┌──

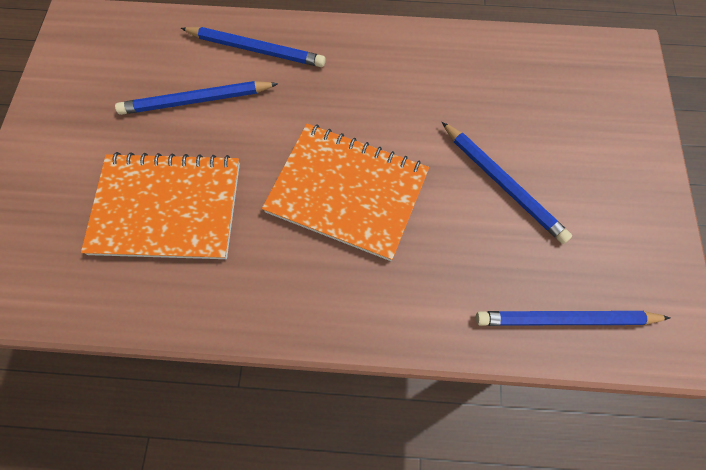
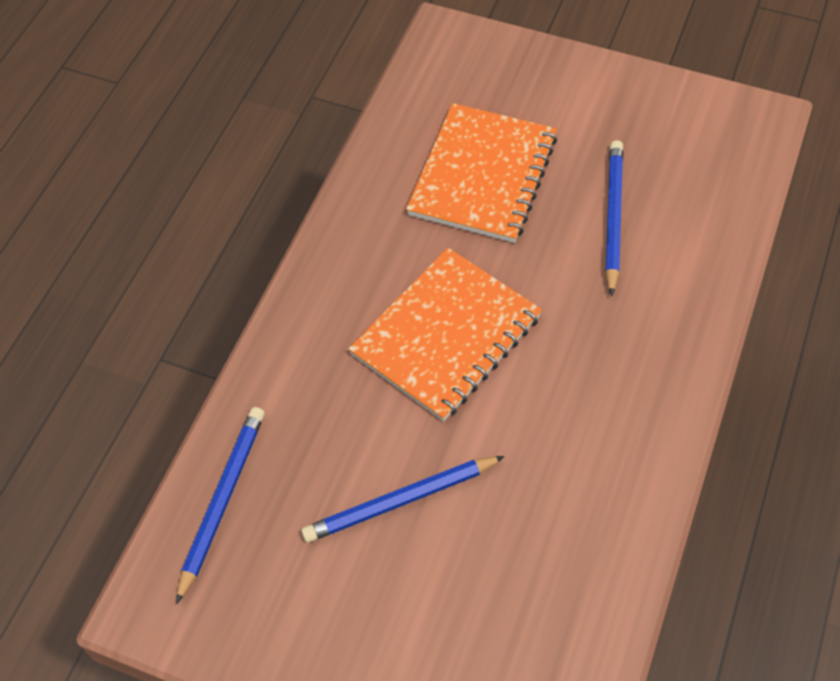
camera: 110 degrees right, 10 degrees down
(256, 49) = (676, 288): blue pencil -> none

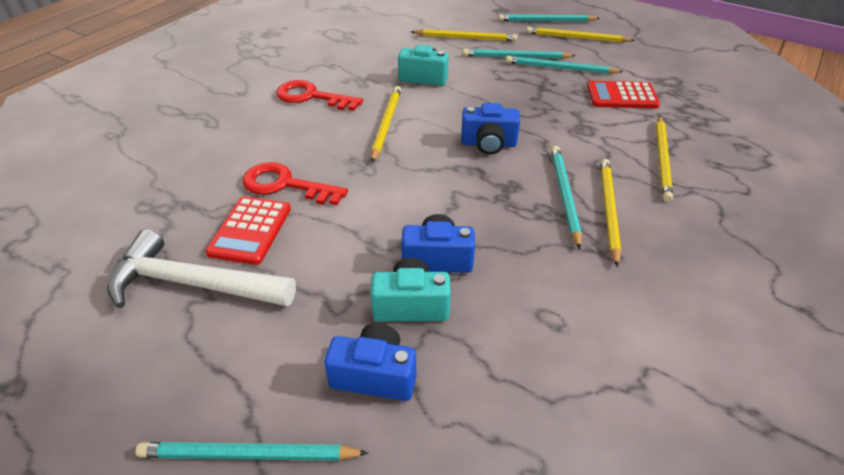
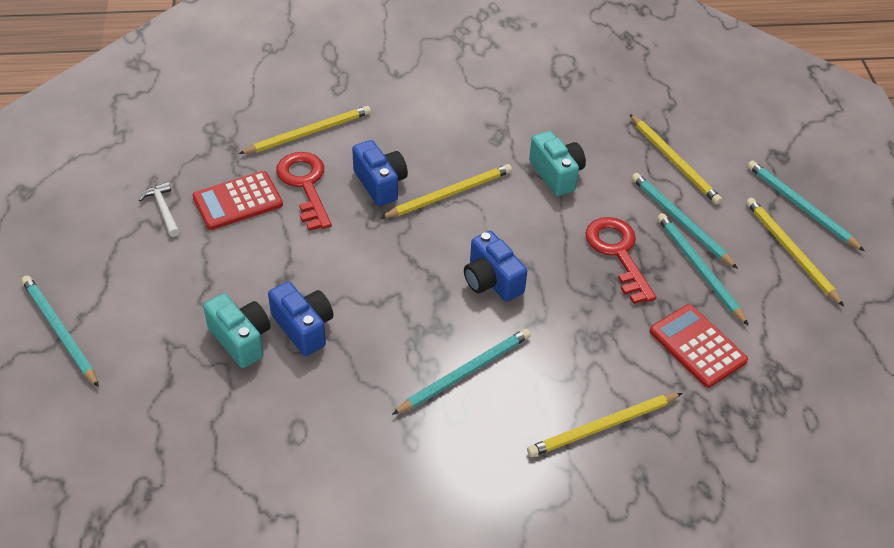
camera: 50 degrees right, 5 degrees up
(194, 284) = (163, 210): white hammer -> white hammer, size x0.44
(311, 97) = (438, 120): red key -> red key (618, 253)
(375, 375) = (162, 356): blue camera -> blue camera (380, 184)
(608, 210) = (473, 415): yellow pencil -> yellow pencil (308, 133)

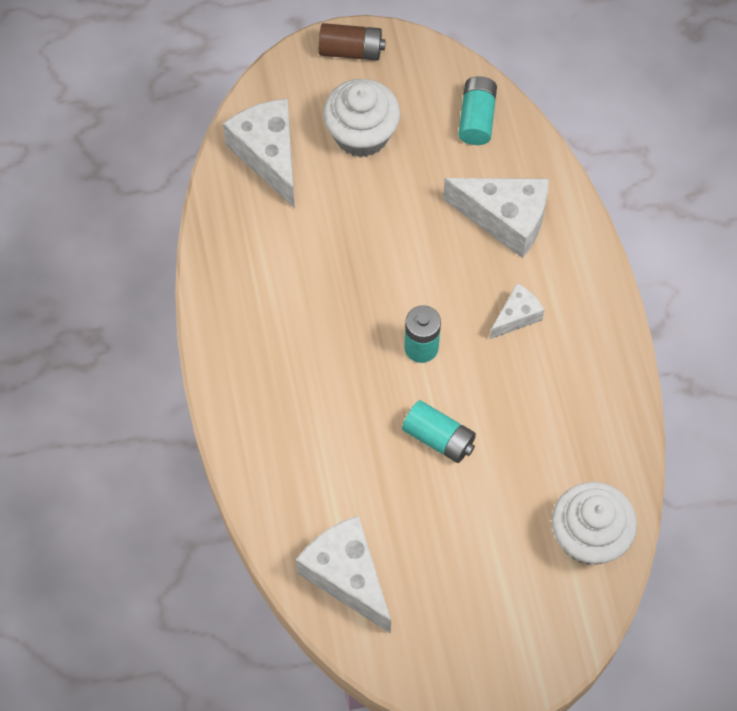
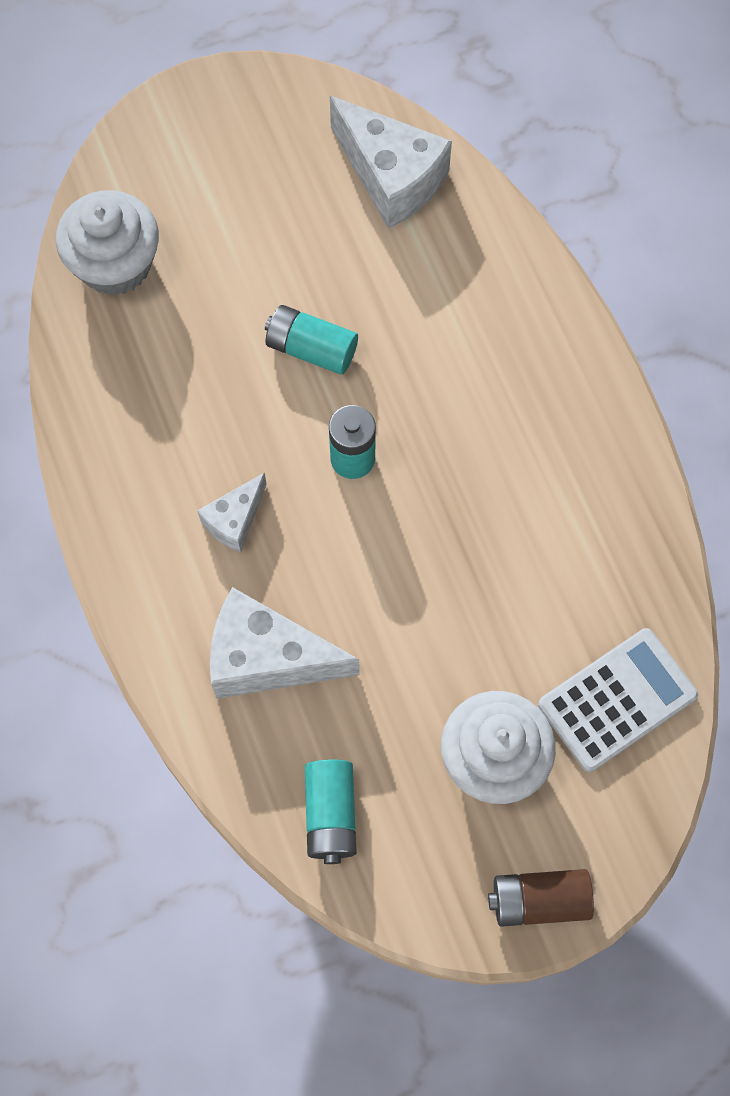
camera: 170 degrees right, 5 degrees up
(269, 156) = (617, 700): white cheese -> white calculator

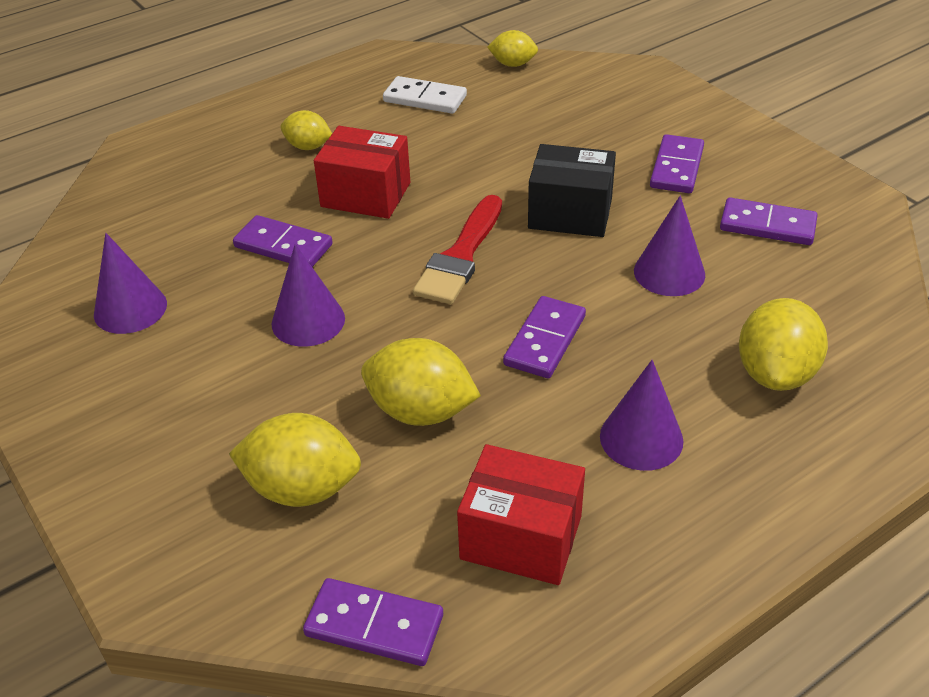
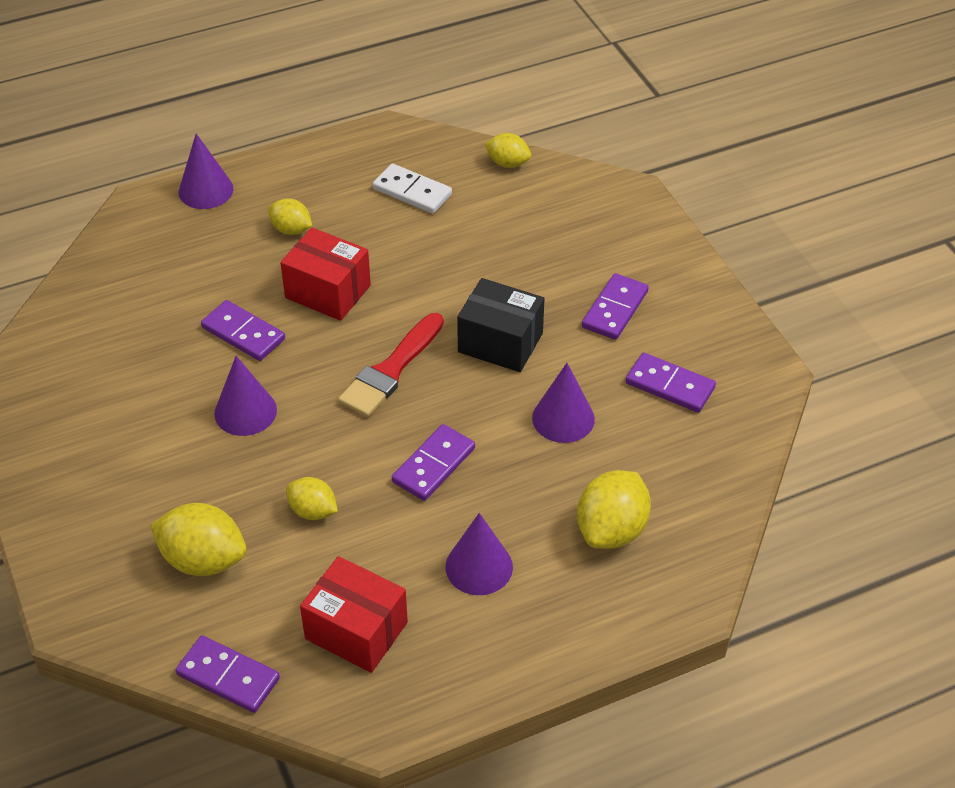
camera: 10 degrees right, 5 degrees up
(130, 309) = (104, 374): purple cone -> purple cone (206, 190)
(421, 411) = (313, 511): yellow lemon -> yellow lemon, size x0.60

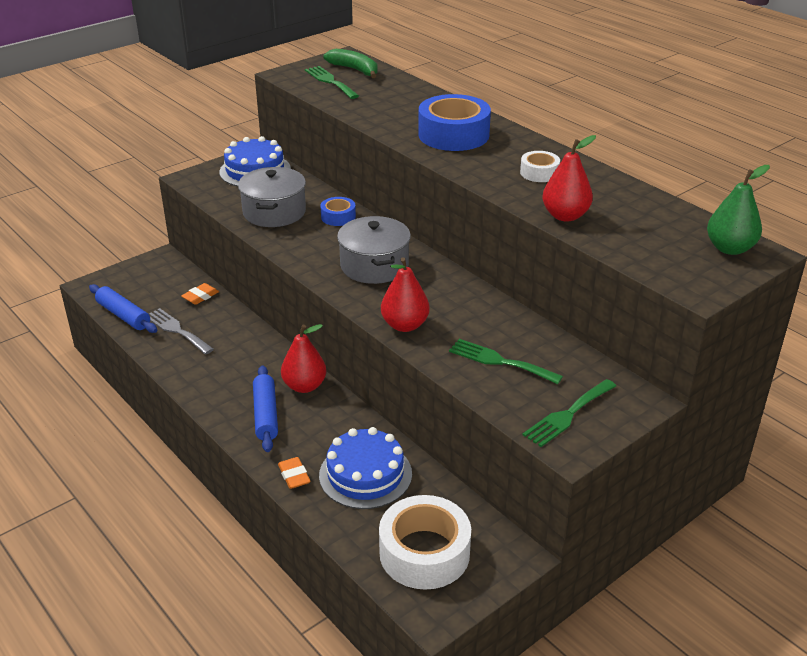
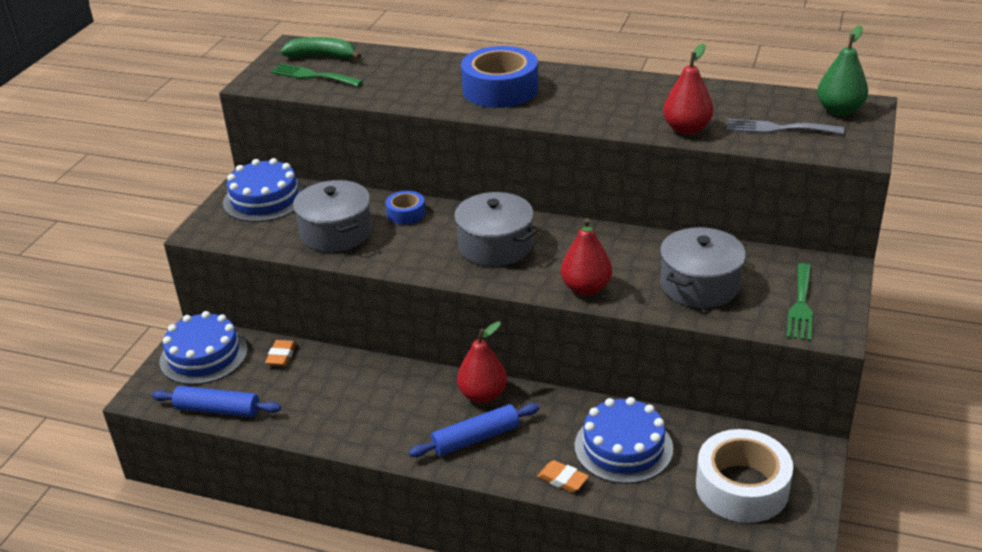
camera: 30 degrees left, 0 degrees up
(153, 275) = (204, 355): none -> blue cake
(177, 330) = (294, 399): grey fork -> grey fork (778, 128)
(266, 415) = (476, 438): blue rolling pin -> blue rolling pin turned 75 degrees counterclockwise
(500, 361) = (700, 285): green fork -> grey pot
(539, 173) = (618, 99): white tape -> none

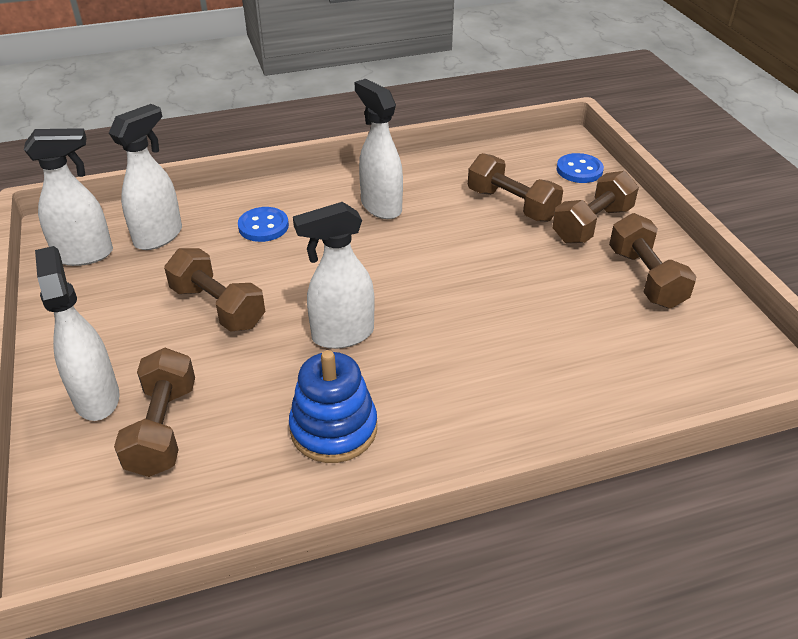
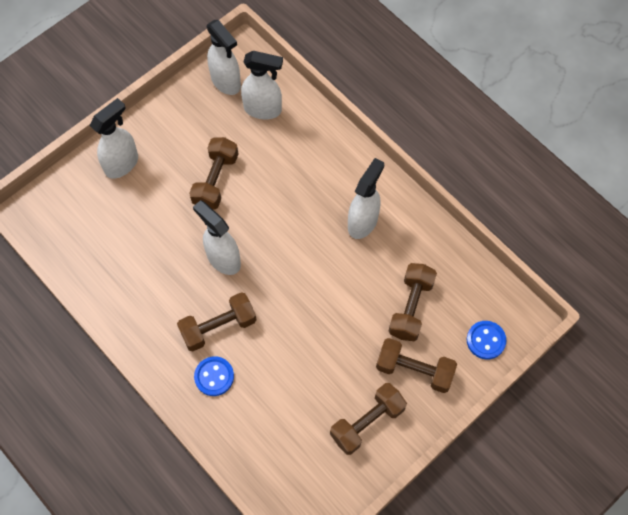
camera: 65 degrees right, 25 degrees up
(163, 428) = (115, 208): brown dumbbell -> brown dumbbell (218, 327)
(263, 226) = (303, 162): blue button -> blue button (214, 376)
(334, 429) = (150, 289): blue stacking toy -> none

└──

* EXERCISE INSTRUCTIONS *
Repeat exactly the lines from the one containing "(608, 210) = (473, 415): yellow" to the last line of the records above, including both, and leave out any pictures.

* ANSWER BOX *
(608, 210) = (473, 415): yellow pencil -> yellow pencil (308, 133)

camera: 170 degrees right, 5 degrees up
(269, 156) = (617, 700): white cheese -> white calculator

camera: 10 degrees right, 5 degrees up
(130, 309) = (104, 374): purple cone -> purple cone (206, 190)
(421, 411) = (313, 511): yellow lemon -> yellow lemon, size x0.60

camera: 30 degrees left, 0 degrees up
(153, 275) = (204, 355): none -> blue cake
(177, 330) = (294, 399): grey fork -> grey fork (778, 128)
(266, 415) = (476, 438): blue rolling pin -> blue rolling pin turned 75 degrees counterclockwise
(500, 361) = (700, 285): green fork -> grey pot
(539, 173) = (618, 99): white tape -> none

camera: 65 degrees right, 25 degrees up
(163, 428) = (115, 208): brown dumbbell -> brown dumbbell (218, 327)
(263, 226) = (303, 162): blue button -> blue button (214, 376)
(334, 429) = (150, 289): blue stacking toy -> none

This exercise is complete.